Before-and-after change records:
= = = =

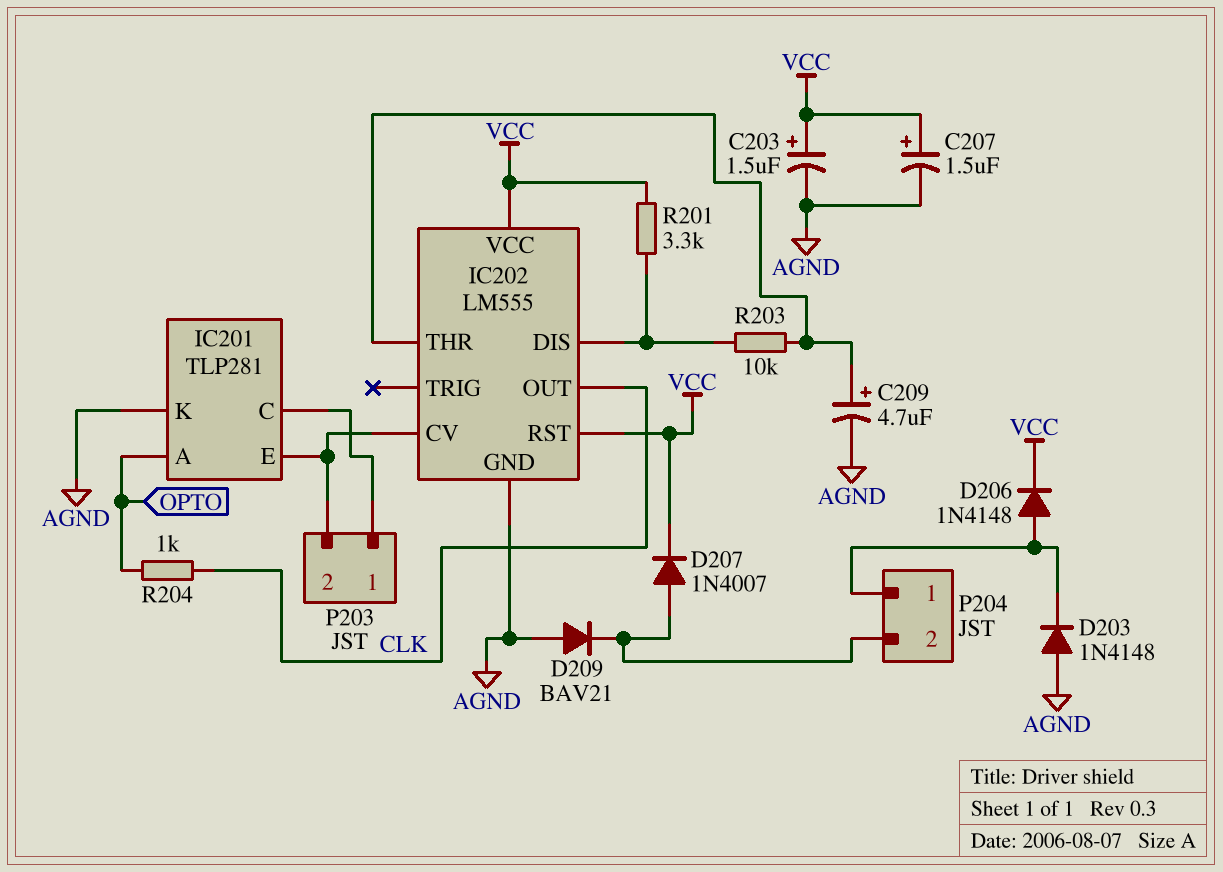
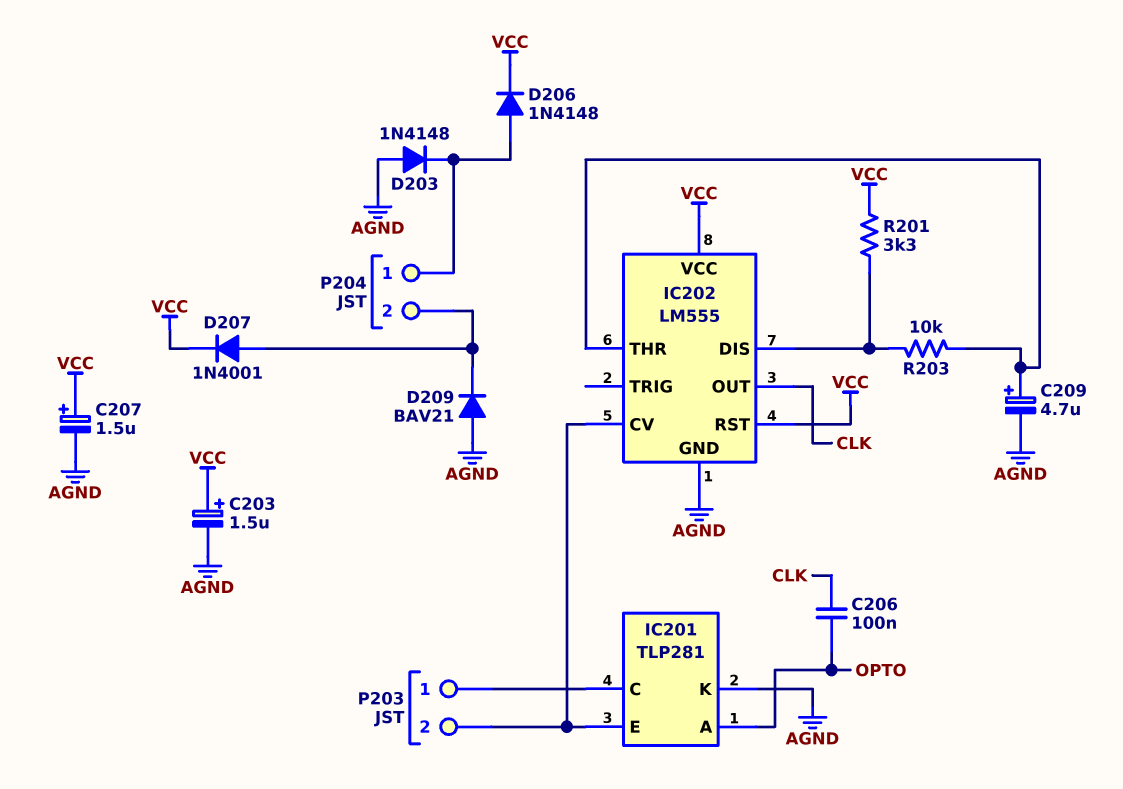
C206: none -> 100nF (CLK, OPTO)
D207: diode 1N4007 (A P204/2, K VCC) -> diode 1N4001 (A P204/2, K VCC)
R204: 1k (CLK, OPTO) -> none

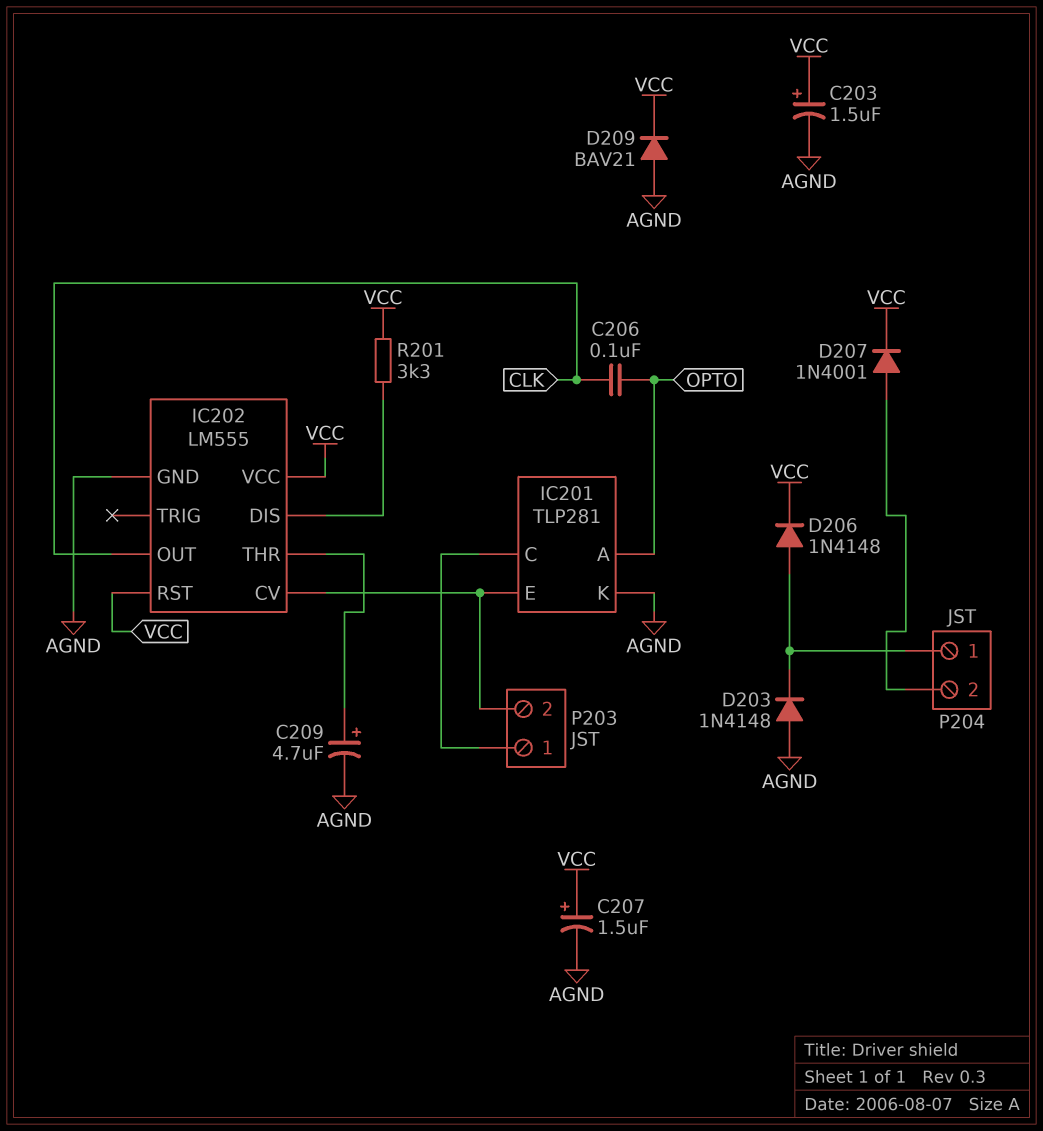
D209: diode BAV21 (A AGND, K P204/2) -> diode BAV21 (A AGND, K VCC)
R203: 10k (IC202/DIS, IC202/THR) -> none

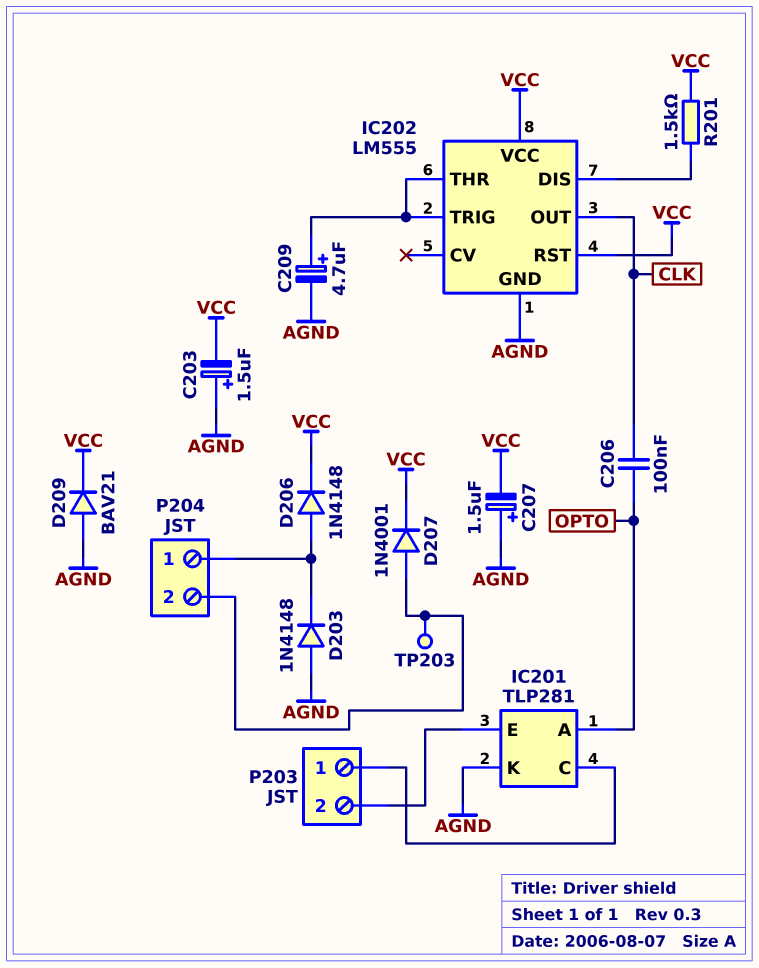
C203: 1.5uF (plus VCC, minus AGND) -> 1.5uF (plus AGND, minus VCC)
C207: 1.5uF (plus VCC, minus AGND) -> 1.5uF (plus AGND, minus VCC)
IC202 pin CV: IC201/E -> none
IC202 pin TRIG: none -> IC202/THR
R201: 3.3k (IC202/DIS, VCC) -> 1.5k (IC202/DIS, VCC)
TP203: none -> test point (P204/2)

= = = =

After removing the pictures, repeat the remaining records exactly.

• REPLY:
C206: none -> 100nF (CLK, OPTO)
D207: diode 1N4007 (A P204/2, K VCC) -> diode 1N4001 (A P204/2, K VCC)
R204: 1k (CLK, OPTO) -> none

D209: diode BAV21 (A AGND, K P204/2) -> diode BAV21 (A AGND, K VCC)
R203: 10k (IC202/DIS, IC202/THR) -> none

C203: 1.5uF (plus VCC, minus AGND) -> 1.5uF (plus AGND, minus VCC)
C207: 1.5uF (plus VCC, minus AGND) -> 1.5uF (plus AGND, minus VCC)
IC202 pin CV: IC201/E -> none
IC202 pin TRIG: none -> IC202/THR
R201: 3.3k (IC202/DIS, VCC) -> 1.5k (IC202/DIS, VCC)
TP203: none -> test point (P204/2)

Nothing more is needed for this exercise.